EXERCISE → Copy out the lines below that hold the word "resized".

(Stored data)
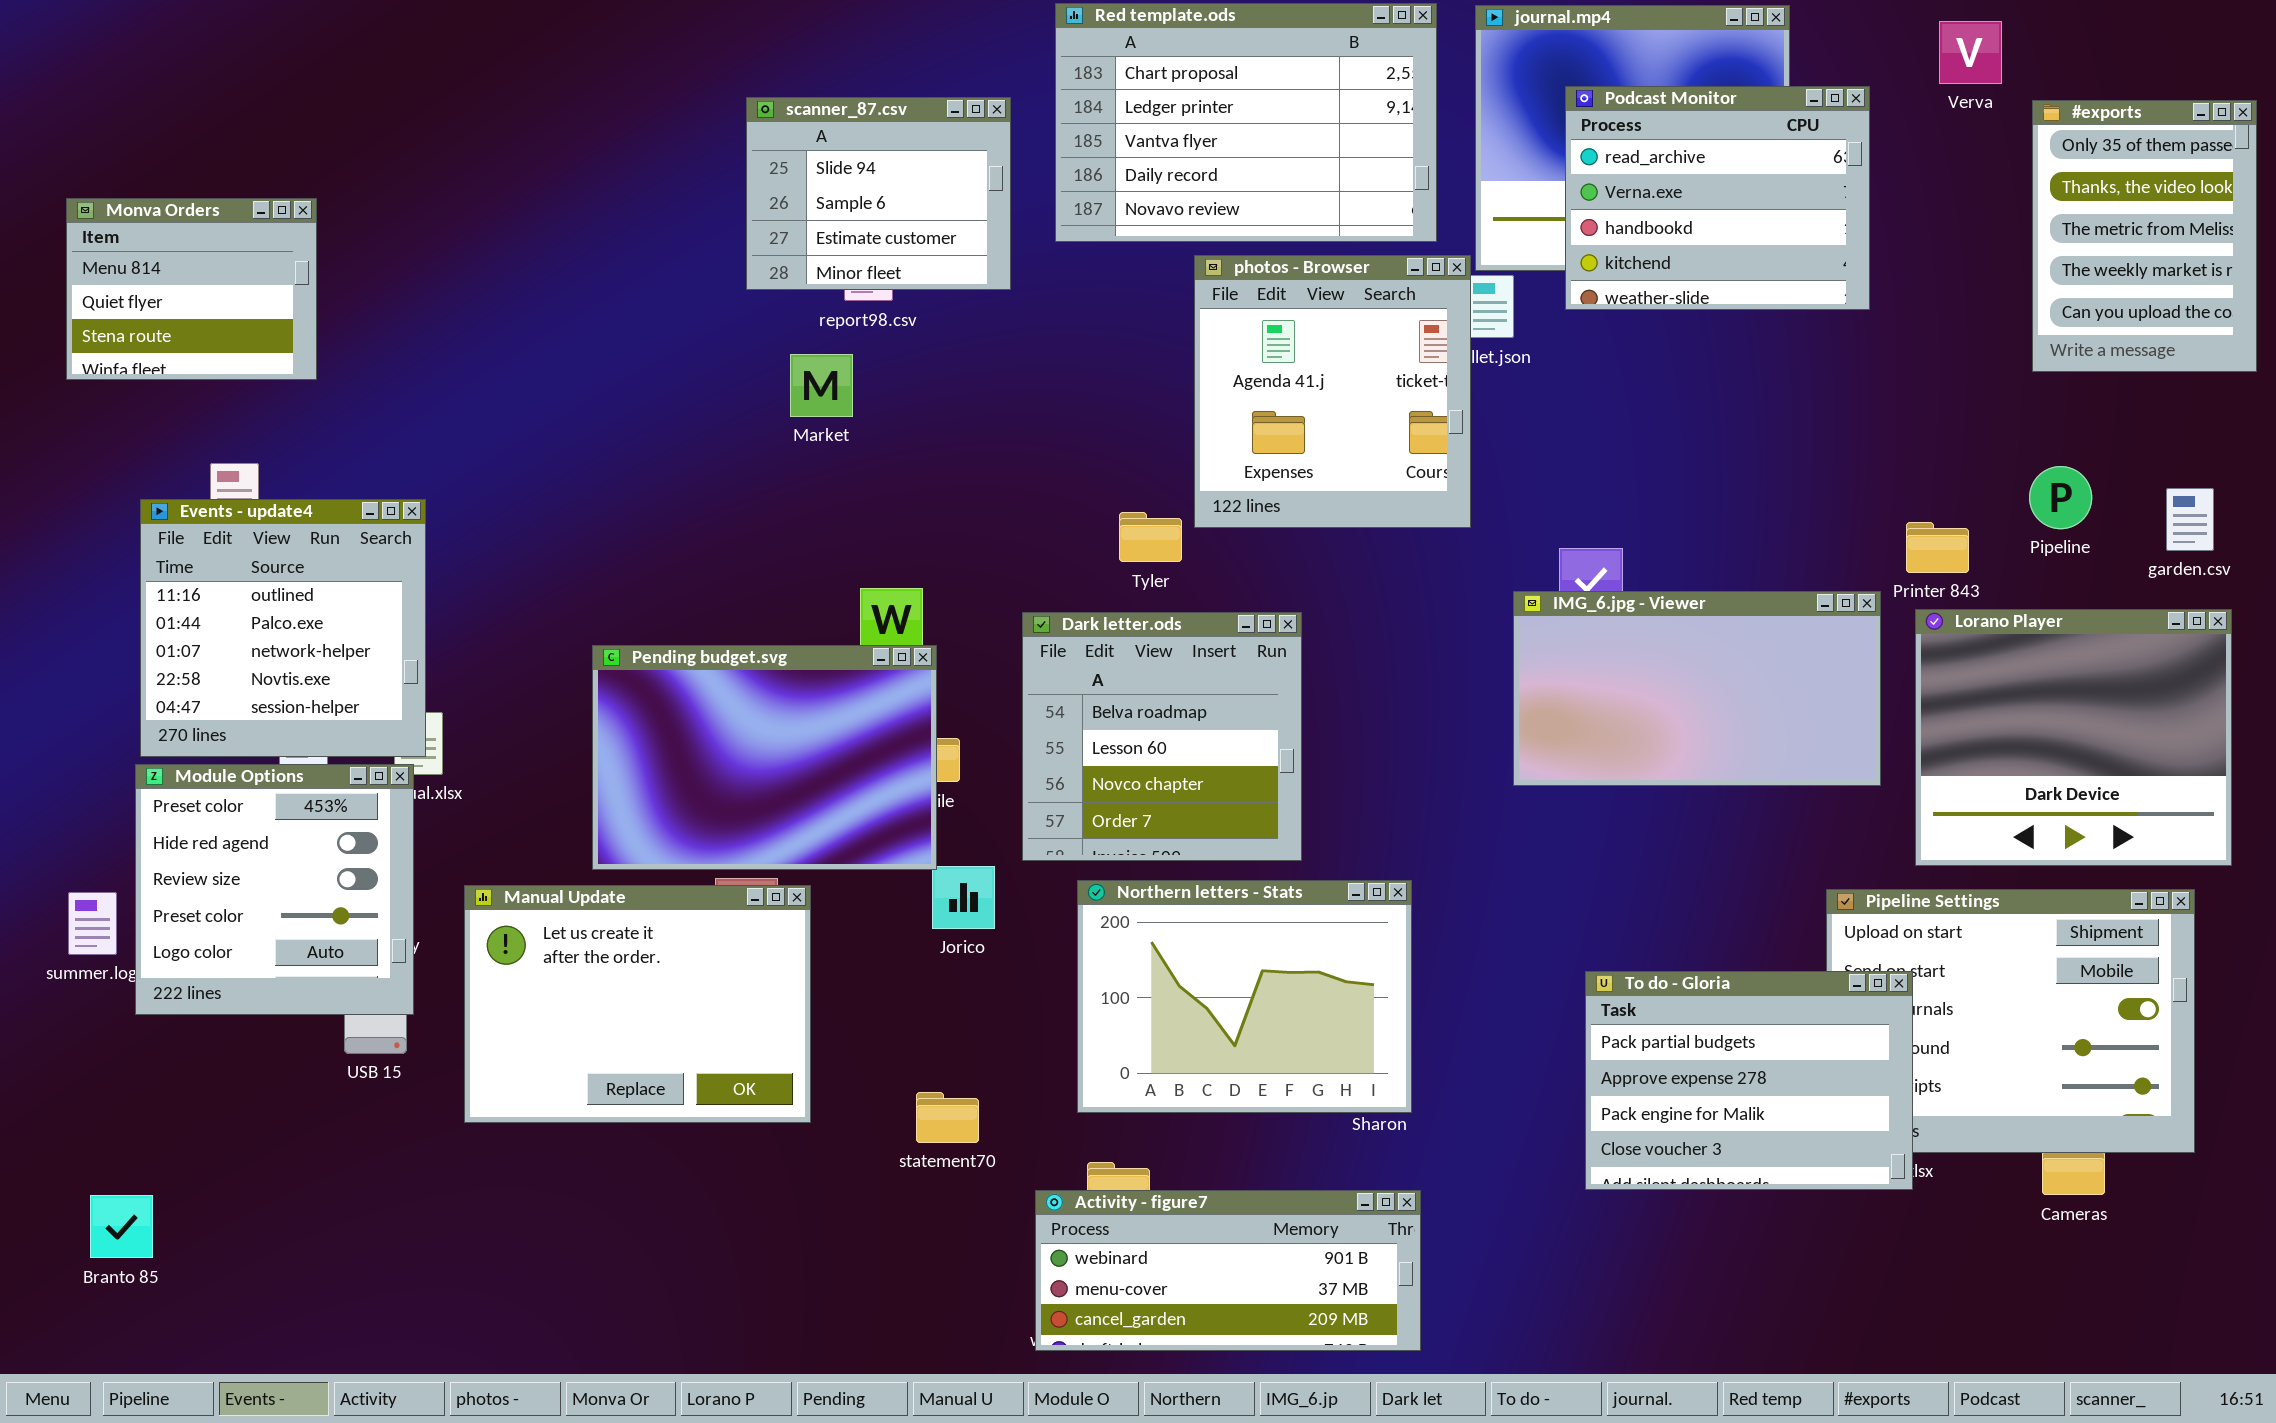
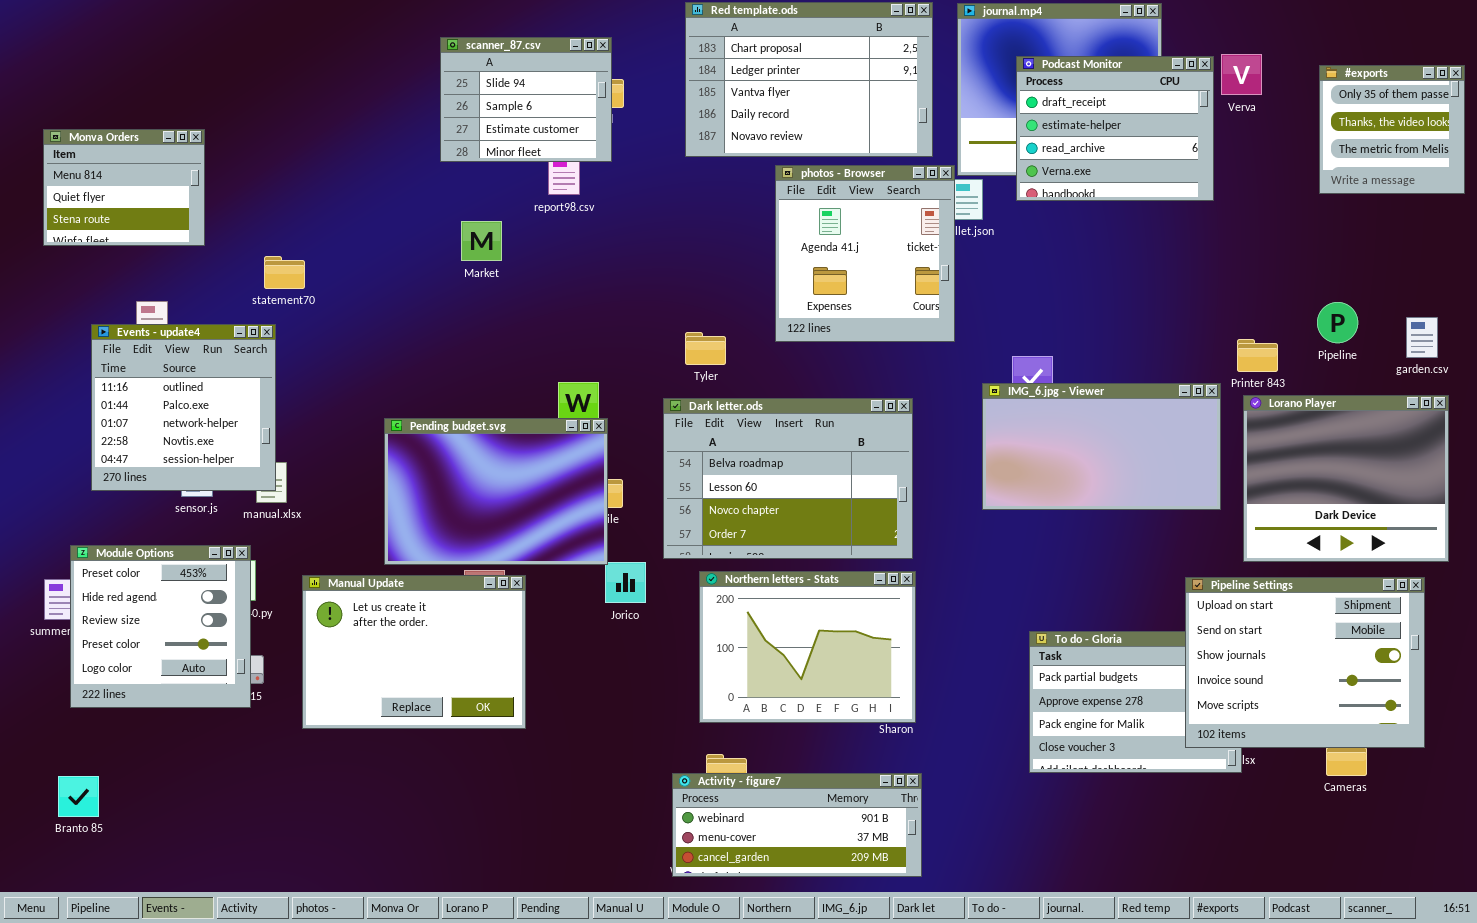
Verva: [1939,21,2002,84] -> [1221,54,1262,95], moved
Podcast Monitor: [1565,86,1870,310] -> [1016,56,1214,201], scrolled up 2 rows
scanner_87.csv: [746,97,1011,290] -> [440,37,612,162], moved
#exports: [2032,100,2257,372] -> [1319,65,1465,194], resized
Market: [790,354,853,417] -> [461,221,502,261], moved
Tyler: [1119,512,1182,562] -> [685,332,726,365], moved
Dark letter.ods: [1022,612,1302,861] -> [663,398,913,559], resized
Module Options: [135,764,414,1015] -> [70,545,251,708], moved
Pipeline Settings: [1826,889,2195,1153] -> [1185,577,1425,748], raised
statement70: [916,1092,979,1143] -> [264,256,305,289], moved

OUTPUT →
#exports: [2032,100,2257,372] -> [1319,65,1465,194], resized
Dark letter.ods: [1022,612,1302,861] -> [663,398,913,559], resized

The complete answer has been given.